__Problem details__
Using only the entries below, copy exactly the lines that begin at the one with "fridge: (138, 125) -> (193, 179), moved" and end at the one with "window: (132, 172) -> (183, 160), width x0.32", both included. Drop the pictures.

[Data excerpts]
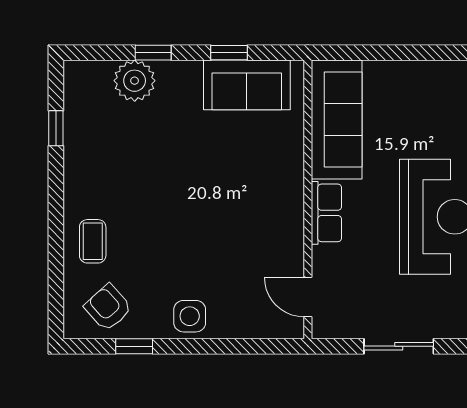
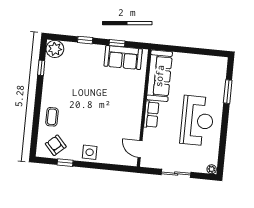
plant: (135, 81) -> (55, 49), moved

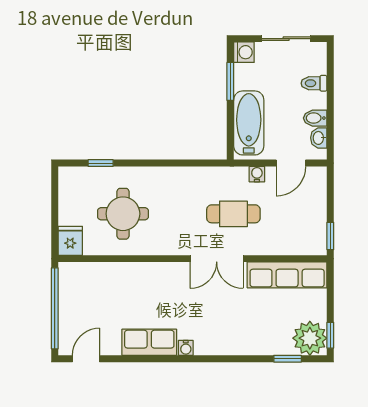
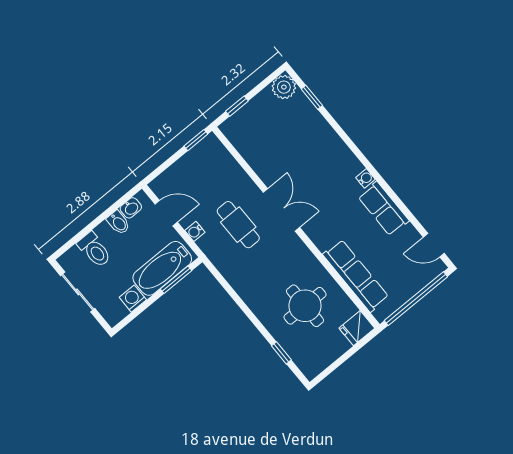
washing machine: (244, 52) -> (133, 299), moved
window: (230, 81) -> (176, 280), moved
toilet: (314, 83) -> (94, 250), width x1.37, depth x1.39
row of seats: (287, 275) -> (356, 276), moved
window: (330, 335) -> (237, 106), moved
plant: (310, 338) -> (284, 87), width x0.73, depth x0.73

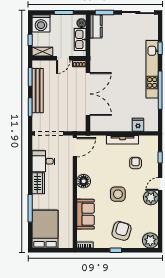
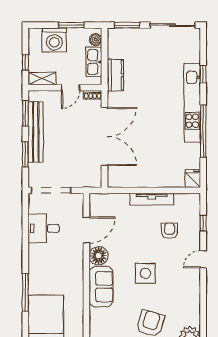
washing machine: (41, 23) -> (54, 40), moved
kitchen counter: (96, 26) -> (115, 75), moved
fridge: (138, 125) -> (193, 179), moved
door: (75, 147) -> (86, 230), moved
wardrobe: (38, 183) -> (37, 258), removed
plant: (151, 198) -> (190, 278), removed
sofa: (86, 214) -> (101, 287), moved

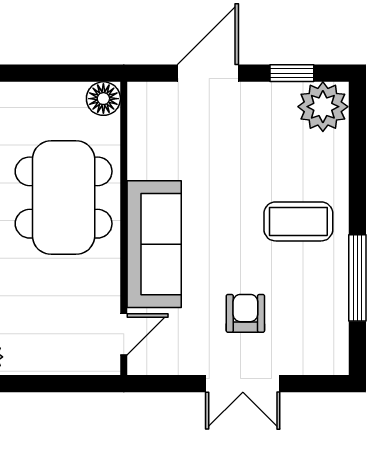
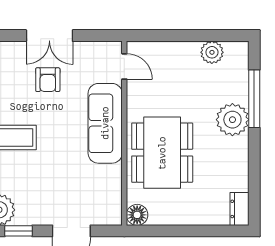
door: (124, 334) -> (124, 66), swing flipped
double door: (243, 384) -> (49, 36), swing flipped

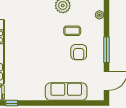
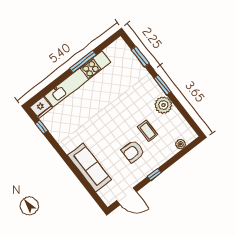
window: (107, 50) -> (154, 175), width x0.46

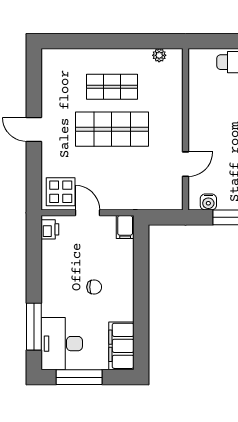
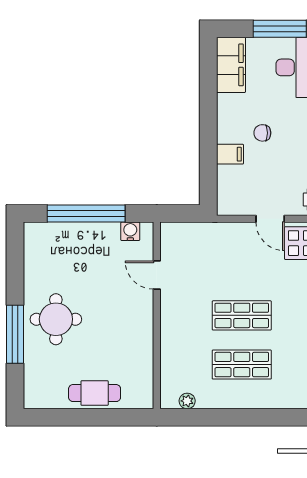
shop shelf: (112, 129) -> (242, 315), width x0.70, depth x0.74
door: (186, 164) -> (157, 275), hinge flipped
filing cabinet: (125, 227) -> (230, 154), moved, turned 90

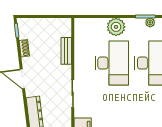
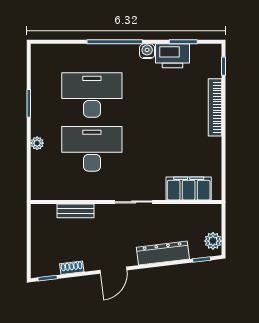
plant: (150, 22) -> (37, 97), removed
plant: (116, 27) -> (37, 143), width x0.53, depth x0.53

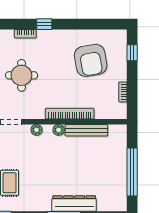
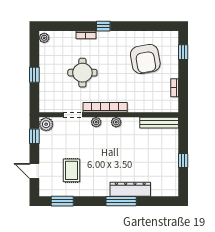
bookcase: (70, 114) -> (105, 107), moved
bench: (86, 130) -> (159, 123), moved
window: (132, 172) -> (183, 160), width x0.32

--

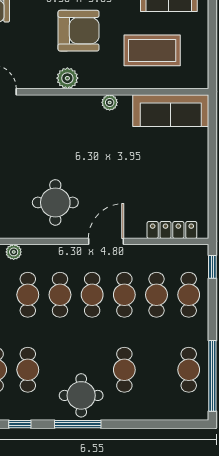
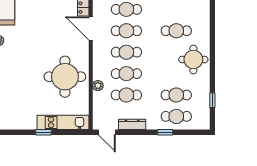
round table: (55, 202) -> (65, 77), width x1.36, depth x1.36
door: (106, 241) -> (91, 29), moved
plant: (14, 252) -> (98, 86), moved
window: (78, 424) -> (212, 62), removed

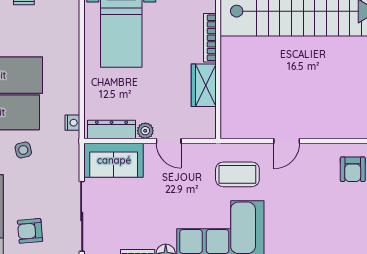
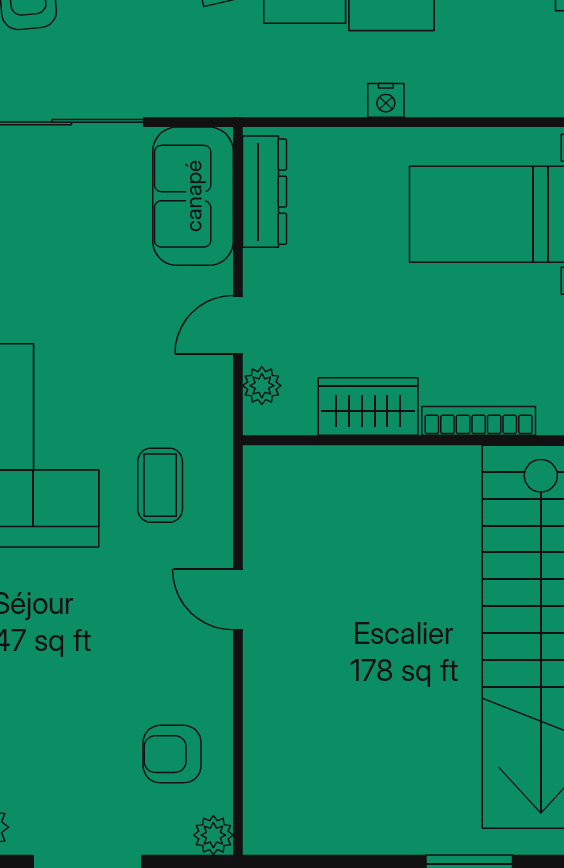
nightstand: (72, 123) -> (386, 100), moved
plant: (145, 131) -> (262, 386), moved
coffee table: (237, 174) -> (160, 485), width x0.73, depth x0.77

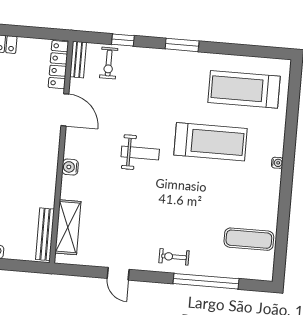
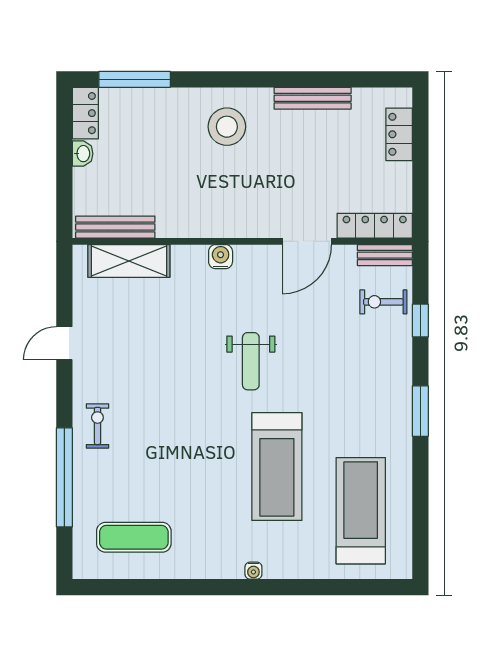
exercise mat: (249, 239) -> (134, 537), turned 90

__Result__
fridge: (138, 125) -> (193, 179), moved
door: (75, 147) -> (86, 230), moved
wardrobe: (38, 183) -> (37, 258), removed
plant: (151, 198) -> (190, 278), removed
sofa: (86, 214) -> (101, 287), moved

door: (124, 334) -> (124, 66), swing flipped
double door: (243, 384) -> (49, 36), swing flipped

window: (107, 50) -> (154, 175), width x0.46

shop shelf: (112, 129) -> (242, 315), width x0.70, depth x0.74
door: (186, 164) -> (157, 275), hinge flipped
filing cabinet: (125, 227) -> (230, 154), moved, turned 90

plant: (150, 22) -> (37, 97), removed
plant: (116, 27) -> (37, 143), width x0.53, depth x0.53

bookcase: (70, 114) -> (105, 107), moved
bench: (86, 130) -> (159, 123), moved
window: (132, 172) -> (183, 160), width x0.32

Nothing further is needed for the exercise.